Your instructions
Gather each line in the entries that includes the string "SOIL".

[Supplied data Boundary: Start]

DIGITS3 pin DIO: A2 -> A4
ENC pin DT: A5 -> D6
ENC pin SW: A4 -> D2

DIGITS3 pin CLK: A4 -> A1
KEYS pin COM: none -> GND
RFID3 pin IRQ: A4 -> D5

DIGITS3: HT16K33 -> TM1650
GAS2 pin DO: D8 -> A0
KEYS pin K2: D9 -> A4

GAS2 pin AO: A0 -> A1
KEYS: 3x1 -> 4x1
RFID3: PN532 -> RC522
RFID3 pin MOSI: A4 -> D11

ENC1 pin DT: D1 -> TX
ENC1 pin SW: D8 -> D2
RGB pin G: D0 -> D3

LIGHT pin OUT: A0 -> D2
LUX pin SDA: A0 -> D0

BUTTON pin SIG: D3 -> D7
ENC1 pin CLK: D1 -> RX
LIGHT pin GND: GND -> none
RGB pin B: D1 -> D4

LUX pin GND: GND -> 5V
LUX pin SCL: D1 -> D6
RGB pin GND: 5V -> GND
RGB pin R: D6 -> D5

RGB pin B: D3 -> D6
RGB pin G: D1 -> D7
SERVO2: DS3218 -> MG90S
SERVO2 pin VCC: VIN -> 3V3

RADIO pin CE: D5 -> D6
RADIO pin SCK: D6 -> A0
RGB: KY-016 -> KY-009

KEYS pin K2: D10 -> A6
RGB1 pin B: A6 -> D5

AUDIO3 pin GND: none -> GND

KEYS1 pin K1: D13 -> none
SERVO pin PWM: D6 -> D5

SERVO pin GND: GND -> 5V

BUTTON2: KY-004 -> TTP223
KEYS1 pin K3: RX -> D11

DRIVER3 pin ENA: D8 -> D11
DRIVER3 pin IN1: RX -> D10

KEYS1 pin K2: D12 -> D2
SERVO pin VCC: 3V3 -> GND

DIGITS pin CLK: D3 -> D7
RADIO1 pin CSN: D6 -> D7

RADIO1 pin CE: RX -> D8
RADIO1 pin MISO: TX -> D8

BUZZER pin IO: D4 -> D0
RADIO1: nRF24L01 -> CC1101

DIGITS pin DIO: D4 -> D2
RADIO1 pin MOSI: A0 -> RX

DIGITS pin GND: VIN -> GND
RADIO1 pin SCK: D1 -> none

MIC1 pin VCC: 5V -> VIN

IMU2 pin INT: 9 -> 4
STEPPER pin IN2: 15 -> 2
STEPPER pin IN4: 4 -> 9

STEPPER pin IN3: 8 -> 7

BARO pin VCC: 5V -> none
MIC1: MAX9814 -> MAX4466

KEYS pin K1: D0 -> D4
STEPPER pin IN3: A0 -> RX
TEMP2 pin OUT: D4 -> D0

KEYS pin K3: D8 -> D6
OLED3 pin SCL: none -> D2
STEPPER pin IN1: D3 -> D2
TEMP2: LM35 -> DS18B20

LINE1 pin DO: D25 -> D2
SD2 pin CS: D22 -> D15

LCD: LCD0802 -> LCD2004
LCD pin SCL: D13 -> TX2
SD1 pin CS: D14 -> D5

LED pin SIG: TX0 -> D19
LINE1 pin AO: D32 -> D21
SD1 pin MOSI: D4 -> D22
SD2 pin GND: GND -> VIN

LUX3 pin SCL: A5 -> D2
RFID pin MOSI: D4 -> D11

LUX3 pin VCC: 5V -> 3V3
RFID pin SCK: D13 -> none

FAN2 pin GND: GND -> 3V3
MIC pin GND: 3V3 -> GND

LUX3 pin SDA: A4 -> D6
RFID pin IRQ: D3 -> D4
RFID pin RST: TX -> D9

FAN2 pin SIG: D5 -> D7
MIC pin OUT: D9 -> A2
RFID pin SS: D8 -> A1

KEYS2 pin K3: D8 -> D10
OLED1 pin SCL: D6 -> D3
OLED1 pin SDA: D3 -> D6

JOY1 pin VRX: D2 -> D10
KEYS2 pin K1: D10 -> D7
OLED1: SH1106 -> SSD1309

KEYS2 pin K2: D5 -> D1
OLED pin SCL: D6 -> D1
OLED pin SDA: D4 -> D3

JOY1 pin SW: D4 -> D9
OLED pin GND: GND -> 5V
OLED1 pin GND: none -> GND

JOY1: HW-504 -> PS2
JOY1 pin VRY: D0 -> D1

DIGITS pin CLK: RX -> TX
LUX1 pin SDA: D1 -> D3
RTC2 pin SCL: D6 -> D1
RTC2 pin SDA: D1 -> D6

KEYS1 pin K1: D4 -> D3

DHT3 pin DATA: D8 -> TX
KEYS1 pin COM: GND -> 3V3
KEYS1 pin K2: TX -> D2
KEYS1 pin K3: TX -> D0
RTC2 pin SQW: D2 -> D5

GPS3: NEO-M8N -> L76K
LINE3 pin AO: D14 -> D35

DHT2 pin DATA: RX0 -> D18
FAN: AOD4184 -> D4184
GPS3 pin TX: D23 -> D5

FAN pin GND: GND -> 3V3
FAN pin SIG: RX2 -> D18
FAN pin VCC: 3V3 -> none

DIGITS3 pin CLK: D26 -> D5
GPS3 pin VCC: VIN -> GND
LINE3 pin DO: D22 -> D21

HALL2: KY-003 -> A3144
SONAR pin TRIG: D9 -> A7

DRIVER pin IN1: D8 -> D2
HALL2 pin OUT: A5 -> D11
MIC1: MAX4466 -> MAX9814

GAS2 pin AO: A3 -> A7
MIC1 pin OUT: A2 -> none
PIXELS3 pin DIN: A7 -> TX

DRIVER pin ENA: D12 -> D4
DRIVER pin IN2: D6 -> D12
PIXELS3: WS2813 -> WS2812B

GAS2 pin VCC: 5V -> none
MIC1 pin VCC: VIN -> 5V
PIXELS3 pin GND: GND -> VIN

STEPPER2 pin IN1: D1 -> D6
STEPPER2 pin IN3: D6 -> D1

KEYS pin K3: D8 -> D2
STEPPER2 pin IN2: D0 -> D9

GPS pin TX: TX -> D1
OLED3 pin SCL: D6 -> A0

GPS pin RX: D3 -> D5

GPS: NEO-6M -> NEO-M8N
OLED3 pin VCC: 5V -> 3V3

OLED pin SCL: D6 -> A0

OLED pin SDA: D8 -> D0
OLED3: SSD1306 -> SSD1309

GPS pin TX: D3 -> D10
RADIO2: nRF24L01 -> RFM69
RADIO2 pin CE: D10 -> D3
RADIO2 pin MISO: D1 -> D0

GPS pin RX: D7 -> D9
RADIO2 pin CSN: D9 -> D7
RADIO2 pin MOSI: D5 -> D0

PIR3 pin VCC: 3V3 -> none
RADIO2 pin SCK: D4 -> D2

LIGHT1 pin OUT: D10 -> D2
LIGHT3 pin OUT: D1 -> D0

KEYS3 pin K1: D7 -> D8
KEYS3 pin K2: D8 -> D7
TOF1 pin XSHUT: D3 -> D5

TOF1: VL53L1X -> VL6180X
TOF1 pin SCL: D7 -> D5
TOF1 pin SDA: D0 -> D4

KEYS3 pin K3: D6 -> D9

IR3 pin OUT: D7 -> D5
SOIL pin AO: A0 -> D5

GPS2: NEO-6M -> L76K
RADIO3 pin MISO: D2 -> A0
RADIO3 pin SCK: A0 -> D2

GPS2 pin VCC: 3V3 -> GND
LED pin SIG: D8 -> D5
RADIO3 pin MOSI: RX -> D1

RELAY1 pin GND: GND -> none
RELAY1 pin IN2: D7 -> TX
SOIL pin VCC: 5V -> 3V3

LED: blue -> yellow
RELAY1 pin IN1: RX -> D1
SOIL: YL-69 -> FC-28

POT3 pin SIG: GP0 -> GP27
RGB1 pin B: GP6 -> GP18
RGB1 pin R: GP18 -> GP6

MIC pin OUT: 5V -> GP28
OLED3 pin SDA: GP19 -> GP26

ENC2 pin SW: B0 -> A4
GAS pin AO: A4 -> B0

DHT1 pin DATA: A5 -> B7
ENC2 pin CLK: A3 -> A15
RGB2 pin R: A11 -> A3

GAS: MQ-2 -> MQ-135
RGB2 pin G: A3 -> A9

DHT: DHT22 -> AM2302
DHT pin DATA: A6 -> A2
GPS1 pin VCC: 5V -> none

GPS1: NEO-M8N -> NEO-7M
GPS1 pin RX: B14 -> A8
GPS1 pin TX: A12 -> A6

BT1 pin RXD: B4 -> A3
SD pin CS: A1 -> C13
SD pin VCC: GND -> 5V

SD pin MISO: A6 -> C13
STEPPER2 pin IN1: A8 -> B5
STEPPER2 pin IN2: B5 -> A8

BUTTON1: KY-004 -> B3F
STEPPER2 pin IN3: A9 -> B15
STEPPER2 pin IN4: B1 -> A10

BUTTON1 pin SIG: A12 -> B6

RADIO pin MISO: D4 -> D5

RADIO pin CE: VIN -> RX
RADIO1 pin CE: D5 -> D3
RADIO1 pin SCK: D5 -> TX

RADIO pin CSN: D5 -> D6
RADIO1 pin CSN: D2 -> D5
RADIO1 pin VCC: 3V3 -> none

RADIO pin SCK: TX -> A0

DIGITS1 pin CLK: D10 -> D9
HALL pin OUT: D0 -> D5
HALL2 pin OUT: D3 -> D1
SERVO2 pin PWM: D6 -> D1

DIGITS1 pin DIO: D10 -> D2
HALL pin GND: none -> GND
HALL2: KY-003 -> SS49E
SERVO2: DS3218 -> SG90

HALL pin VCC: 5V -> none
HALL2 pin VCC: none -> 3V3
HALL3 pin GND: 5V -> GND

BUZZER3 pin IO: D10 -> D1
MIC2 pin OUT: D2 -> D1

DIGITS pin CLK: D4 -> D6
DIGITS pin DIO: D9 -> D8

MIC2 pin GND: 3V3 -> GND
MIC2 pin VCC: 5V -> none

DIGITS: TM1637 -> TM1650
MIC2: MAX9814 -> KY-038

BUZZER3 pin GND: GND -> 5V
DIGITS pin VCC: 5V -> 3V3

[Supplied data Boundary: End]

Answer space
SOIL pin AO: A0 -> D5
SOIL pin VCC: 5V -> 3V3
SOIL: YL-69 -> FC-28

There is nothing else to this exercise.